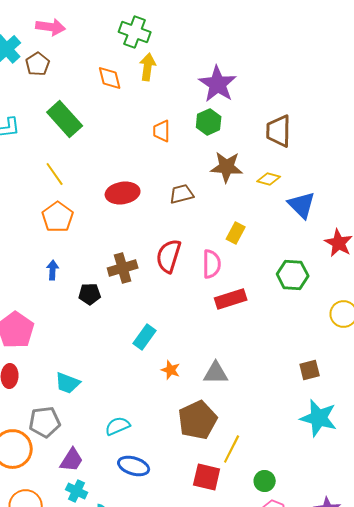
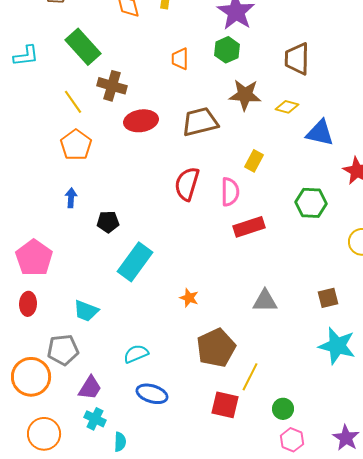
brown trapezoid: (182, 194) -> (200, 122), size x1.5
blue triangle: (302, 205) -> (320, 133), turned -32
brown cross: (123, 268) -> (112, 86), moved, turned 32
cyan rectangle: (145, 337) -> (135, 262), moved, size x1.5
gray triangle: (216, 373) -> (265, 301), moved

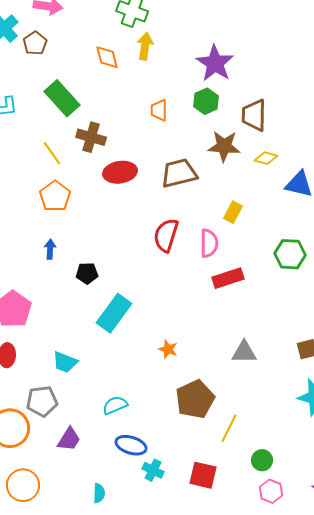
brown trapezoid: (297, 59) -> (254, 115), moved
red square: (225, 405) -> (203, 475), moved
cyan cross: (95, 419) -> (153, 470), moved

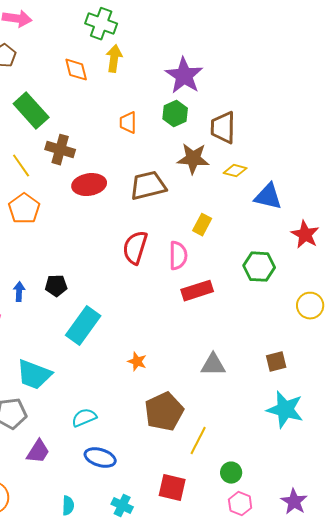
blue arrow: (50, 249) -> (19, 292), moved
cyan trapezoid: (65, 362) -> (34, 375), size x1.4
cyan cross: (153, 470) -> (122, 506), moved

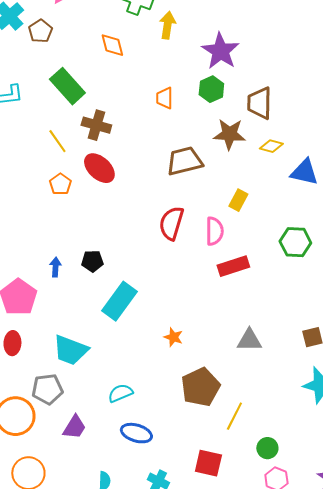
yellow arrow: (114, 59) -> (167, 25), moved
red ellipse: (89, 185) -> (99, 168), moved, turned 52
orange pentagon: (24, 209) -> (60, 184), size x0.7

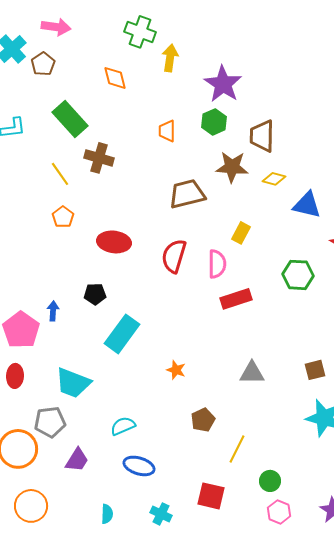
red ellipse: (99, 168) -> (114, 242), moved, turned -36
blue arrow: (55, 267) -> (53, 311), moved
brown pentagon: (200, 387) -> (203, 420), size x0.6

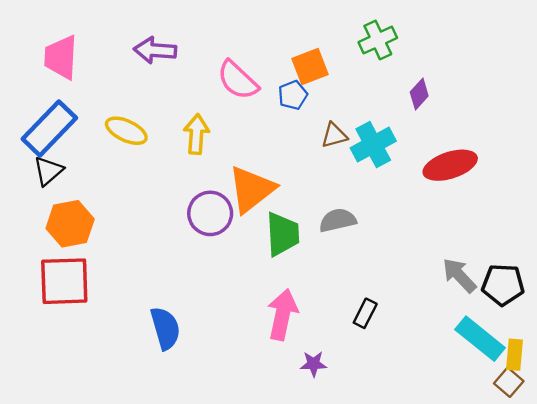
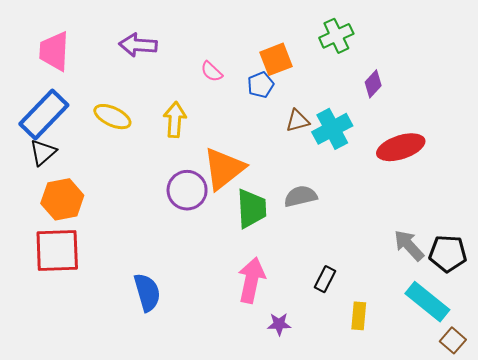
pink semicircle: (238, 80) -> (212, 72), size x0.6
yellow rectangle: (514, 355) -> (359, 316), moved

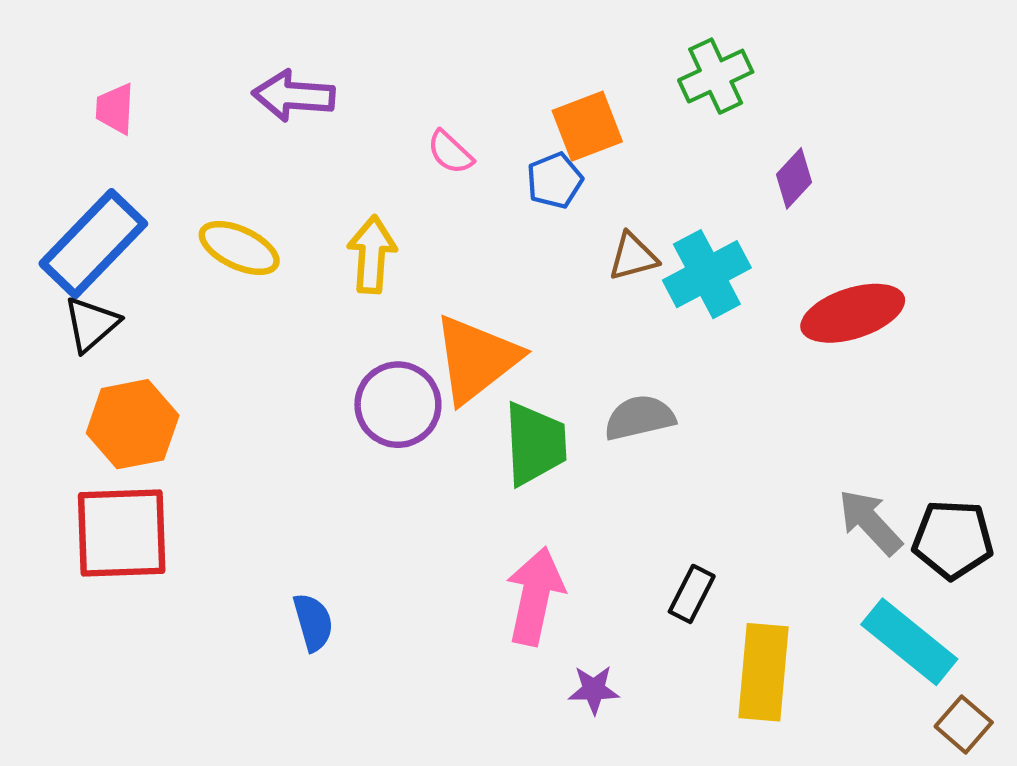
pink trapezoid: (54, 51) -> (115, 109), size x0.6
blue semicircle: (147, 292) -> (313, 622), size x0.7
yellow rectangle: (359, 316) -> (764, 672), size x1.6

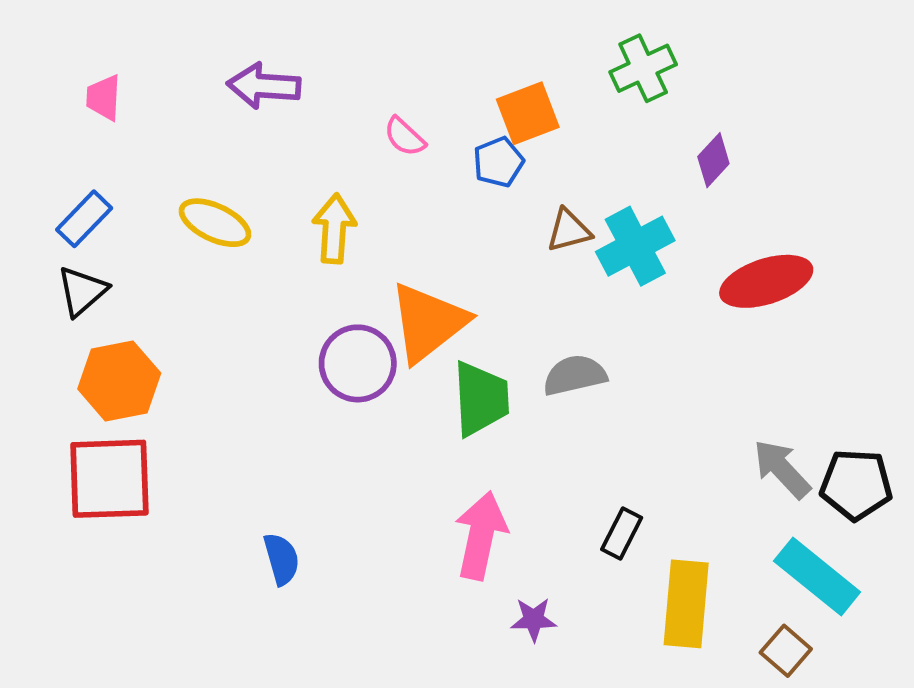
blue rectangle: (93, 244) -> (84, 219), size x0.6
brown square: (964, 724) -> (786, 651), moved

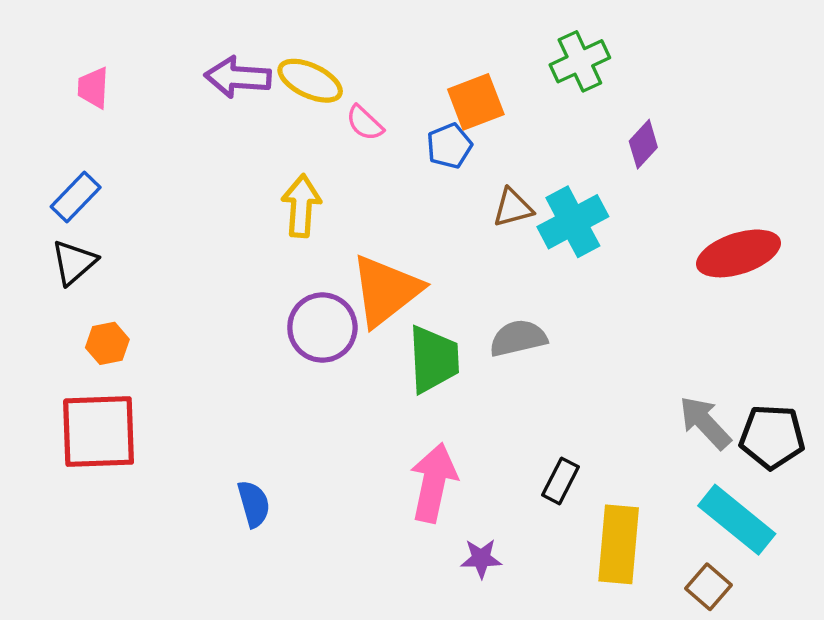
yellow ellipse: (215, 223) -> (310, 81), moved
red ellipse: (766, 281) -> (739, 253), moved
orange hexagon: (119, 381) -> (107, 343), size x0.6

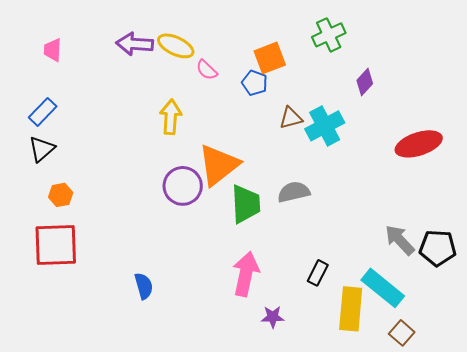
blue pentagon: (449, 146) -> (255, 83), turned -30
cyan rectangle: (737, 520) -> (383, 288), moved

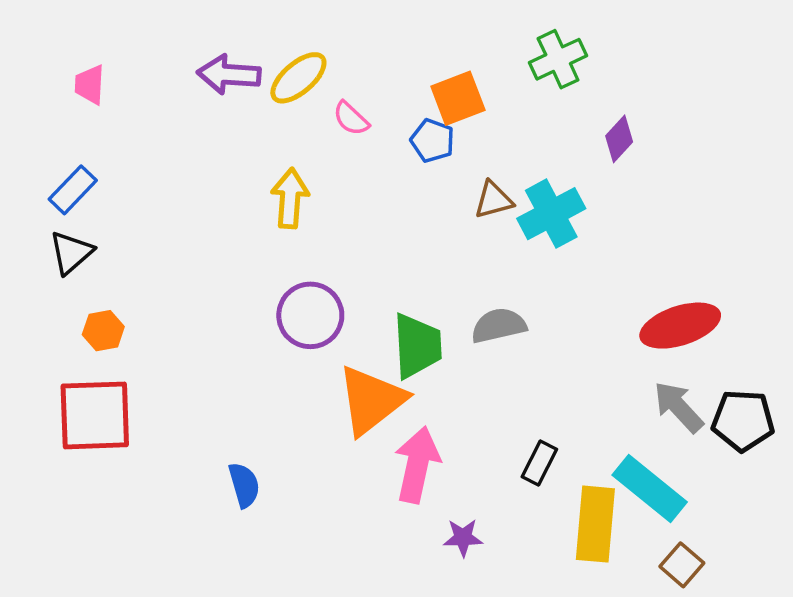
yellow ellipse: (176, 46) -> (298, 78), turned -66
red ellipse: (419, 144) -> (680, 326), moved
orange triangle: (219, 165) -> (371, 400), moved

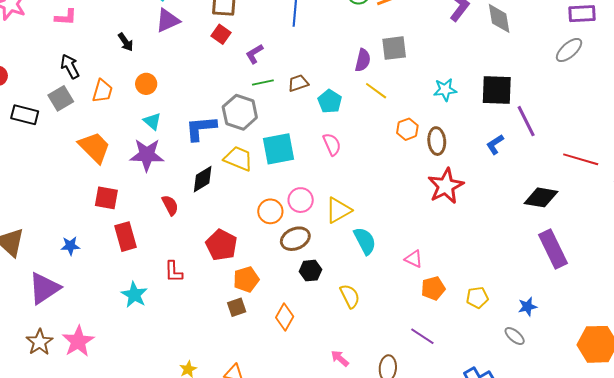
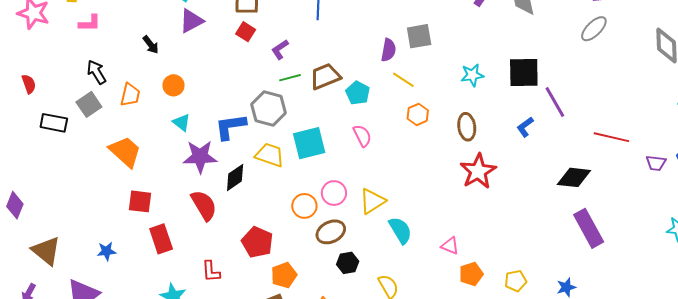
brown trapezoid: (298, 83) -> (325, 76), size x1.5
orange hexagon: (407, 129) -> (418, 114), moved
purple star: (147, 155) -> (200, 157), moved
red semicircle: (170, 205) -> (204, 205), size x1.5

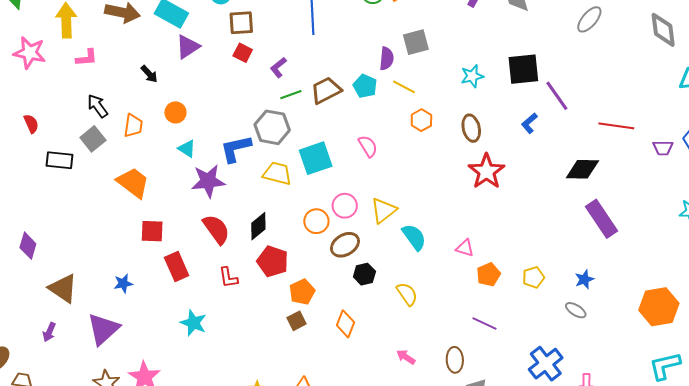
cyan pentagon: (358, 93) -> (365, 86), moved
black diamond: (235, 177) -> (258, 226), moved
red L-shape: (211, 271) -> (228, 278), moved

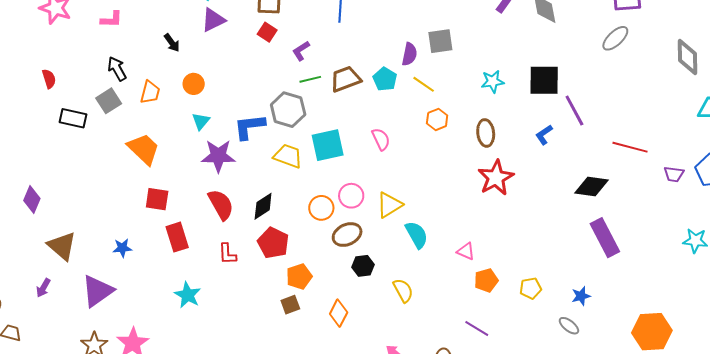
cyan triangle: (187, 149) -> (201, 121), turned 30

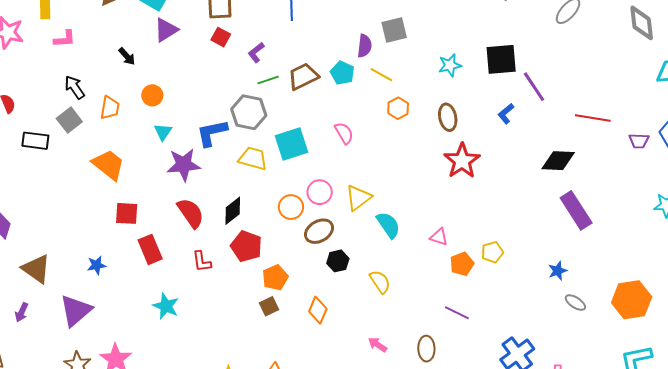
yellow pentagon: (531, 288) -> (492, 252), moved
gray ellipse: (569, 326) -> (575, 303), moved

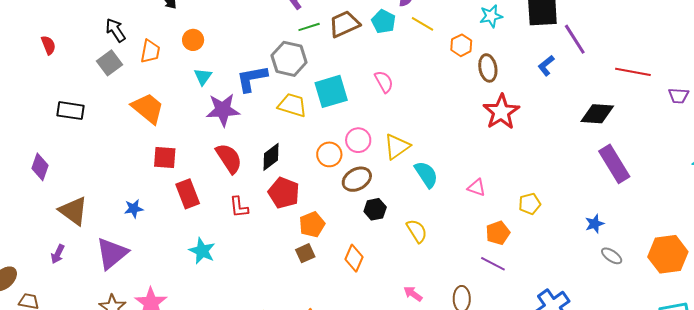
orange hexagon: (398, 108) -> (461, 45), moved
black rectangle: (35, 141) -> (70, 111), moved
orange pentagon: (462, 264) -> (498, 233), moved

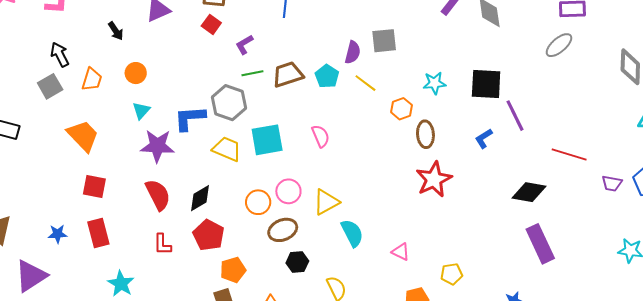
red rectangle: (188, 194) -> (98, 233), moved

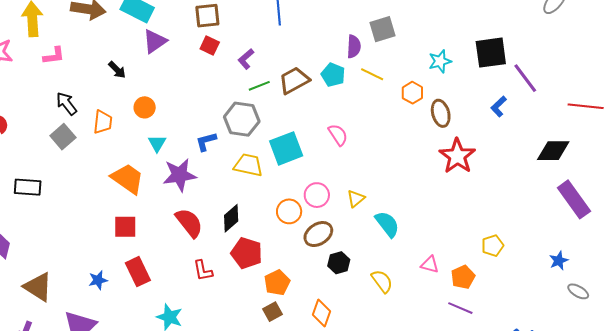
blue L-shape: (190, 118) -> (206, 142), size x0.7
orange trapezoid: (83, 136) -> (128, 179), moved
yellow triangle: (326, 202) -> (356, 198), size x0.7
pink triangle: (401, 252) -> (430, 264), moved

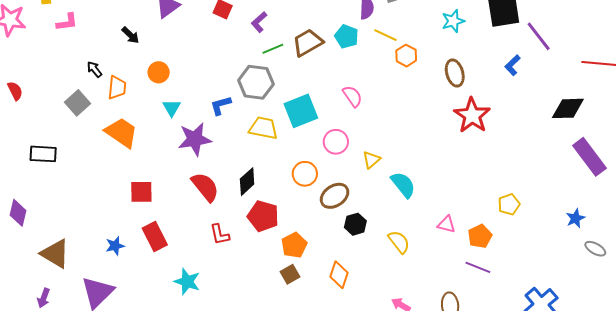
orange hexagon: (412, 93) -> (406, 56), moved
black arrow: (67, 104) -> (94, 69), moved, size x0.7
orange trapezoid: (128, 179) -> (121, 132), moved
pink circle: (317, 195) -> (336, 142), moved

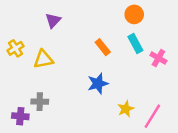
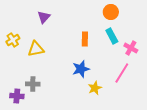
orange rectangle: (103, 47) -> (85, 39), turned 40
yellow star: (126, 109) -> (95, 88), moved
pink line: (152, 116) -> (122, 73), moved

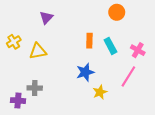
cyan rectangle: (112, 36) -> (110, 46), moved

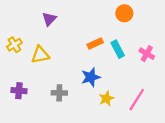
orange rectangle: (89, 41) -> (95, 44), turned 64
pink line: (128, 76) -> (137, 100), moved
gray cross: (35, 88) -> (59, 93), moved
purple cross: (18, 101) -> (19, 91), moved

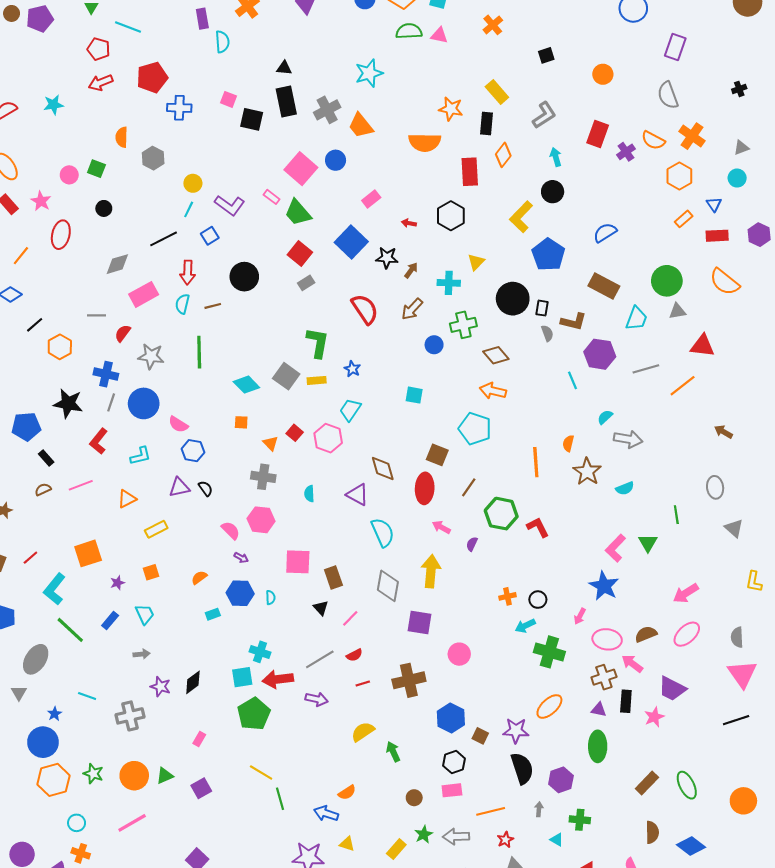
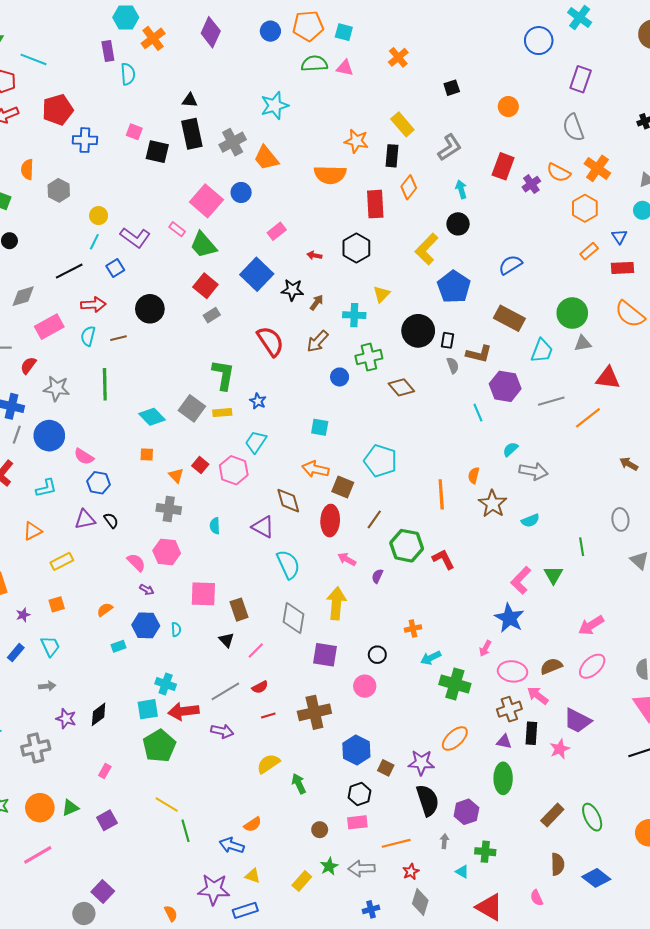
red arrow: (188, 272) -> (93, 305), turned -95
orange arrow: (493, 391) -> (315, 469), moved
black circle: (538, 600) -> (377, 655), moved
---
▶ _About this exercise_: Print every entry above again, exactly as written. Leave the images out.

▶ _Answer section_:
brown trapezoid: (182, 194) -> (200, 122), size x1.5
blue triangle: (302, 205) -> (320, 133), turned -32
brown cross: (123, 268) -> (112, 86), moved, turned 32
cyan rectangle: (145, 337) -> (135, 262), moved, size x1.5
gray triangle: (216, 373) -> (265, 301), moved

brown trapezoid: (297, 59) -> (254, 115), moved
red square: (225, 405) -> (203, 475), moved
cyan cross: (95, 419) -> (153, 470), moved

blue arrow: (50, 249) -> (19, 292), moved
cyan trapezoid: (65, 362) -> (34, 375), size x1.4
cyan cross: (153, 470) -> (122, 506), moved

yellow arrow: (114, 59) -> (167, 25), moved
red ellipse: (89, 185) -> (99, 168), moved, turned 52
orange pentagon: (24, 209) -> (60, 184), size x0.7

red ellipse: (99, 168) -> (114, 242), moved, turned -36
blue arrow: (55, 267) -> (53, 311), moved
brown pentagon: (200, 387) -> (203, 420), size x0.6

pink semicircle: (238, 80) -> (212, 72), size x0.6
yellow rectangle: (514, 355) -> (359, 316), moved

pink trapezoid: (54, 51) -> (115, 109), size x0.6
blue semicircle: (147, 292) -> (313, 622), size x0.7
yellow rectangle: (359, 316) -> (764, 672), size x1.6

blue rectangle: (93, 244) -> (84, 219), size x0.6
brown square: (964, 724) -> (786, 651), moved

yellow ellipse: (215, 223) -> (310, 81), moved
red ellipse: (766, 281) -> (739, 253), moved
orange hexagon: (119, 381) -> (107, 343), size x0.6

blue pentagon: (449, 146) -> (255, 83), turned -30
cyan rectangle: (737, 520) -> (383, 288), moved

yellow ellipse: (176, 46) -> (298, 78), turned -66
red ellipse: (419, 144) -> (680, 326), moved
orange triangle: (219, 165) -> (371, 400), moved

brown trapezoid: (298, 83) -> (325, 76), size x1.5
orange hexagon: (407, 129) -> (418, 114), moved
purple star: (147, 155) -> (200, 157), moved
red semicircle: (170, 205) -> (204, 205), size x1.5

cyan pentagon: (358, 93) -> (365, 86), moved
black diamond: (235, 177) -> (258, 226), moved
red L-shape: (211, 271) -> (228, 278), moved

cyan triangle: (187, 149) -> (201, 121), turned 30

yellow pentagon: (531, 288) -> (492, 252), moved
gray ellipse: (569, 326) -> (575, 303), moved

orange hexagon: (398, 108) -> (461, 45), moved
black rectangle: (35, 141) -> (70, 111), moved
orange pentagon: (462, 264) -> (498, 233), moved

red rectangle: (188, 194) -> (98, 233), moved

blue L-shape: (190, 118) -> (206, 142), size x0.7
orange trapezoid: (83, 136) -> (128, 179), moved
yellow triangle: (326, 202) -> (356, 198), size x0.7
pink triangle: (401, 252) -> (430, 264), moved

orange hexagon: (412, 93) -> (406, 56), moved
black arrow: (67, 104) -> (94, 69), moved, size x0.7
orange trapezoid: (128, 179) -> (121, 132), moved
pink circle: (317, 195) -> (336, 142), moved

orange rectangle: (103, 47) -> (85, 39), turned 40
yellow star: (126, 109) -> (95, 88), moved
pink line: (152, 116) -> (122, 73), moved

cyan rectangle: (112, 36) -> (110, 46), moved

orange rectangle: (89, 41) -> (95, 44), turned 64
pink line: (128, 76) -> (137, 100), moved
gray cross: (35, 88) -> (59, 93), moved
purple cross: (18, 101) -> (19, 91), moved

red arrow: (188, 272) -> (93, 305), turned -95
orange arrow: (493, 391) -> (315, 469), moved
black circle: (538, 600) -> (377, 655), moved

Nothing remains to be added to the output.